(Aim of the exercise):
Within the entries that follow, show each line where the word "cyan" occurs.

Records for the exercise section start

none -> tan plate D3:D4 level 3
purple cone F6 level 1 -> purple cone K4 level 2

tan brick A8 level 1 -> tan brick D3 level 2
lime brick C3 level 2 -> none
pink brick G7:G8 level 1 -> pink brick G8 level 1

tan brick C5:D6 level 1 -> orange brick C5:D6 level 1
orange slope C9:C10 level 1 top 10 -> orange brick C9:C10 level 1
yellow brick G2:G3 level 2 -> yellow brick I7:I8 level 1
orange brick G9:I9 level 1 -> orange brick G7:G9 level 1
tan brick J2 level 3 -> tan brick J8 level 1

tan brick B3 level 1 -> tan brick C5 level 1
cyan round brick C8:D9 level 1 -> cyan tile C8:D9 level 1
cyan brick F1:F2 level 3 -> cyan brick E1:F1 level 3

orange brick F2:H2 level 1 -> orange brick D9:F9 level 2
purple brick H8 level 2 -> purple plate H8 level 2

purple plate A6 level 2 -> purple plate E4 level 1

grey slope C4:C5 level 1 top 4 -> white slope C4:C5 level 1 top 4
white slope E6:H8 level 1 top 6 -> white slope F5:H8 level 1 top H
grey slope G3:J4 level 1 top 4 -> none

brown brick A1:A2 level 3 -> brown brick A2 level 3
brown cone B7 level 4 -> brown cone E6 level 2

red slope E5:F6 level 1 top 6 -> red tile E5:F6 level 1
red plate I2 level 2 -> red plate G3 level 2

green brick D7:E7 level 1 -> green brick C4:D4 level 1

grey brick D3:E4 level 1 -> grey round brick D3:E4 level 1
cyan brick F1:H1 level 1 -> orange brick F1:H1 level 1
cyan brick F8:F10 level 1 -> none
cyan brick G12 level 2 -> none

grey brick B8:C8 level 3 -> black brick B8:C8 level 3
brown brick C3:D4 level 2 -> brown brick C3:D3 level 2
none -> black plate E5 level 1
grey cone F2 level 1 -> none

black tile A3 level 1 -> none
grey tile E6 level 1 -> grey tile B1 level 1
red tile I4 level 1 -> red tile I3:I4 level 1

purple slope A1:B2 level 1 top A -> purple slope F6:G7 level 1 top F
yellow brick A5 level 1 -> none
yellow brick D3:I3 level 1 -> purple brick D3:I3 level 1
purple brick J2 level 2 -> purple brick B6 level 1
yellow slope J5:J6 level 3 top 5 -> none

Records for the exercise section end

(Reply to the task):
cyan round brick C8:D9 level 1 -> cyan tile C8:D9 level 1
cyan brick F1:F2 level 3 -> cyan brick E1:F1 level 3
cyan brick F1:H1 level 1 -> orange brick F1:H1 level 1
cyan brick F8:F10 level 1 -> none
cyan brick G12 level 2 -> none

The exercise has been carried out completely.